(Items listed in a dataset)
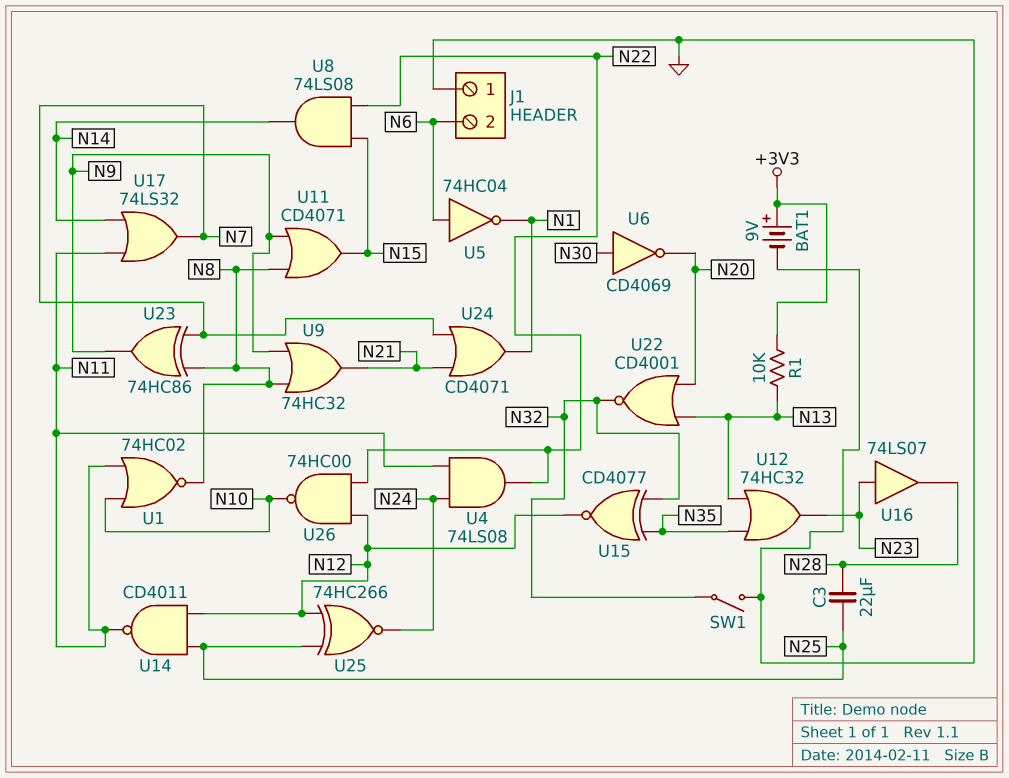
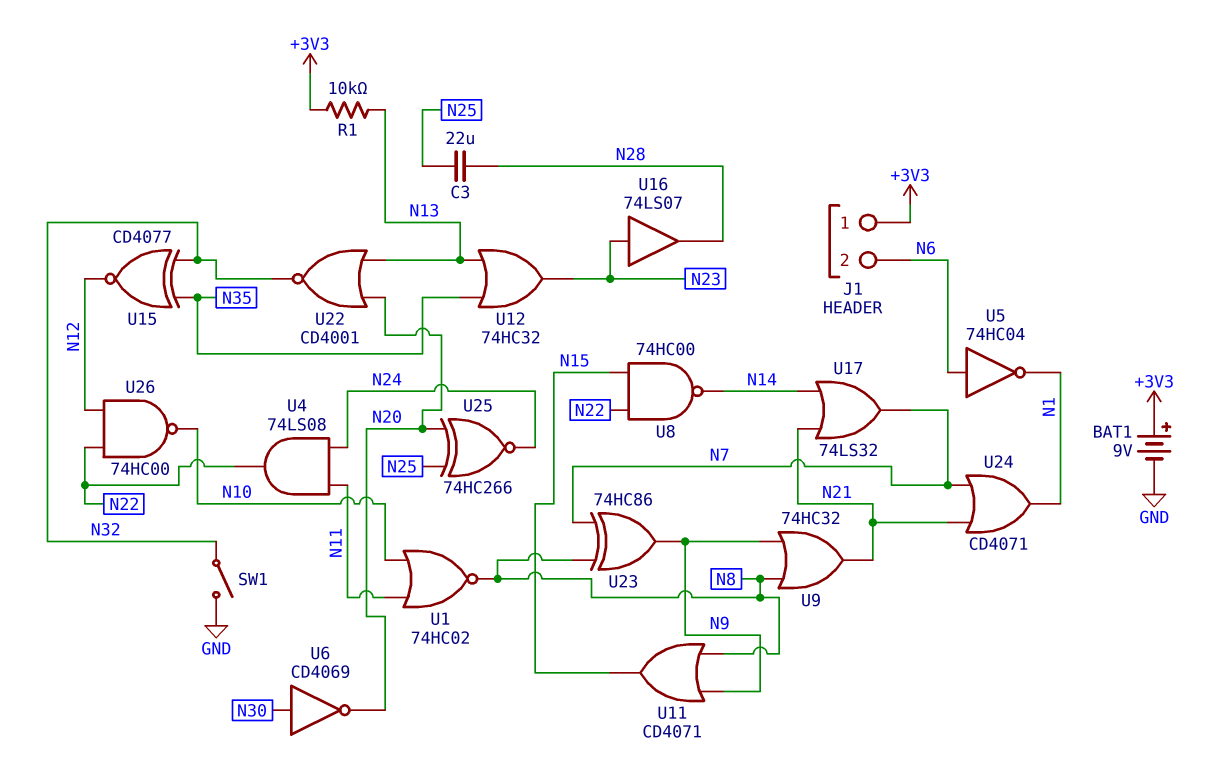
J1 pin 1: GND -> +3V3
U8: AND 74LS08 (in N15, in N22, out N14) -> NAND 74HC00 (in N15, in N22, out N14)
U14: NAND CD4011 (in N12, in N25, out N11) -> none
U17: OR 74LS32 (in N11, in N14, out N7) -> OR 74LS32 (in N14, in N21, out N7)
U25: XNOR 74HC266 (in N12, in N25, out N24) -> XNOR 74HC266 (in N20, in N25, out N24)

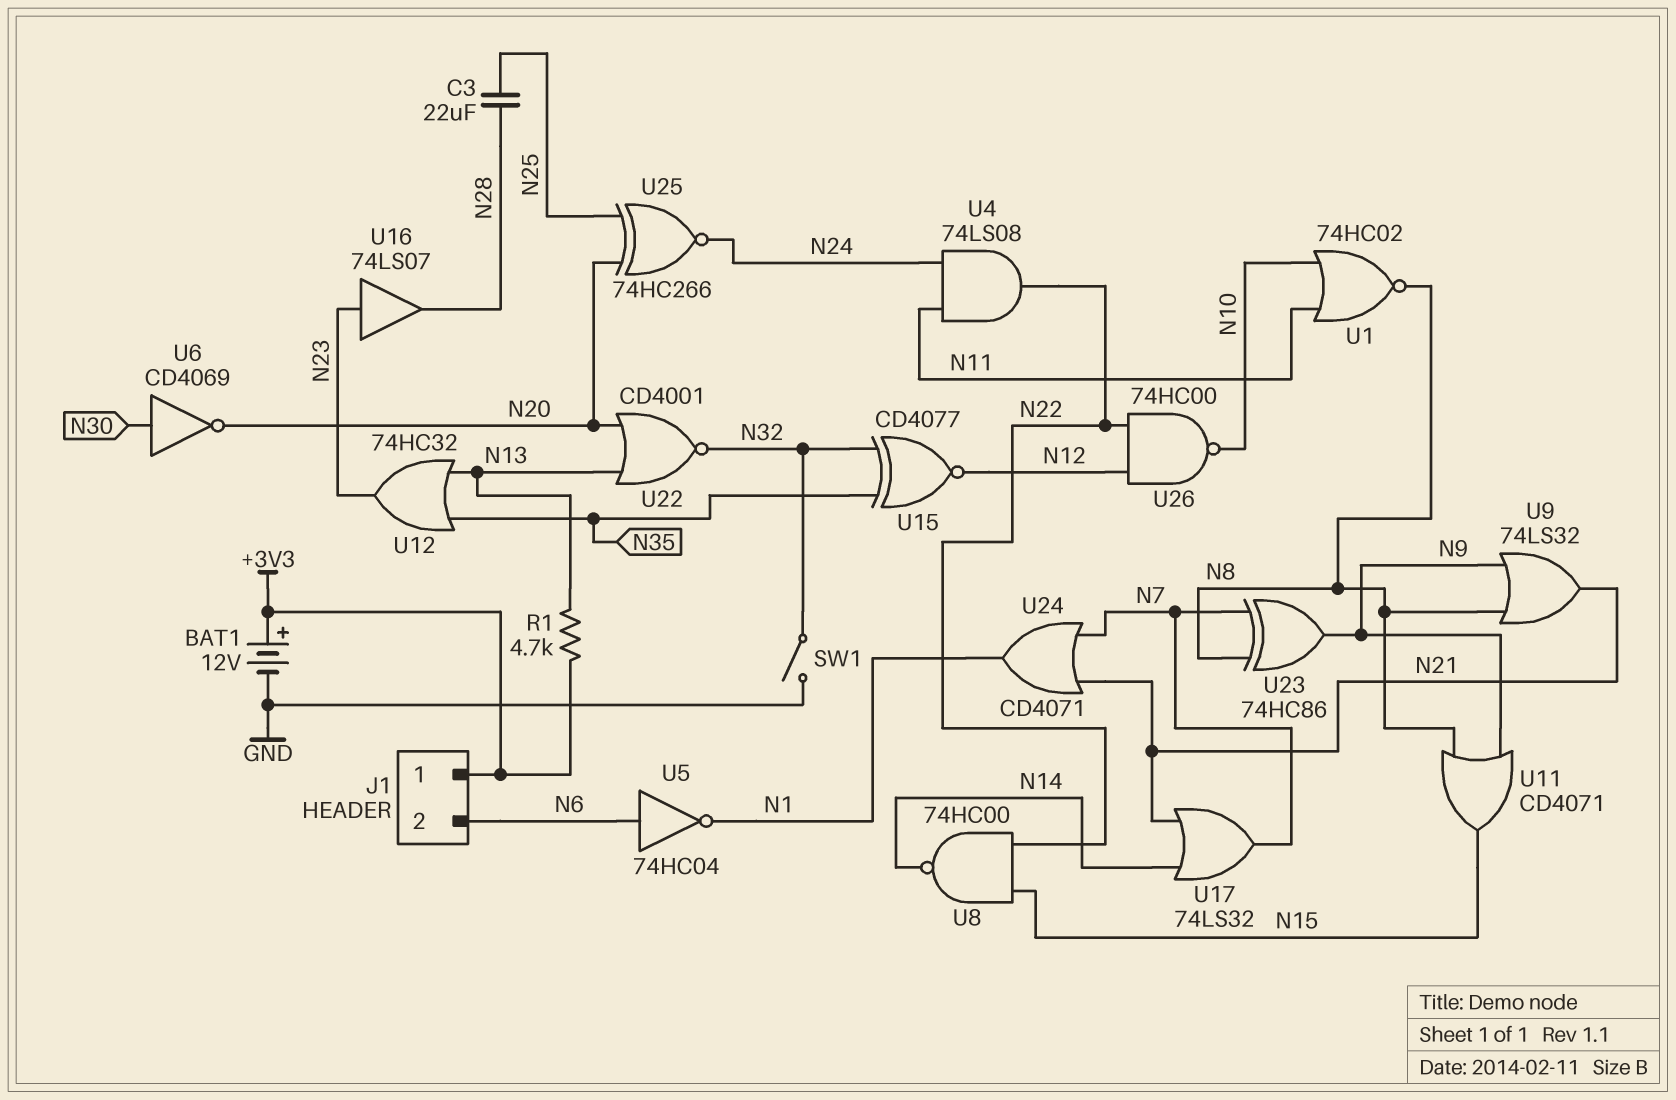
BAT1: 9V (plus +3V3, minus GND) -> 12V (plus +3V3, minus GND)
R1: 10k (+3V3, N13) -> 4.7k (+3V3, N13)
U9: OR 74HC32 (in N8, in N9, out N21) -> OR 74LS32 (in N8, in N9, out N21)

* _TASK DESCRIPTION_: The line with "BAT1: 9V (plus" and every line after it up to the end of the entries: output those exactly, and only those.

* _WORKED SOLUTION_:
BAT1: 9V (plus +3V3, minus GND) -> 12V (plus +3V3, minus GND)
R1: 10k (+3V3, N13) -> 4.7k (+3V3, N13)
U9: OR 74HC32 (in N8, in N9, out N21) -> OR 74LS32 (in N8, in N9, out N21)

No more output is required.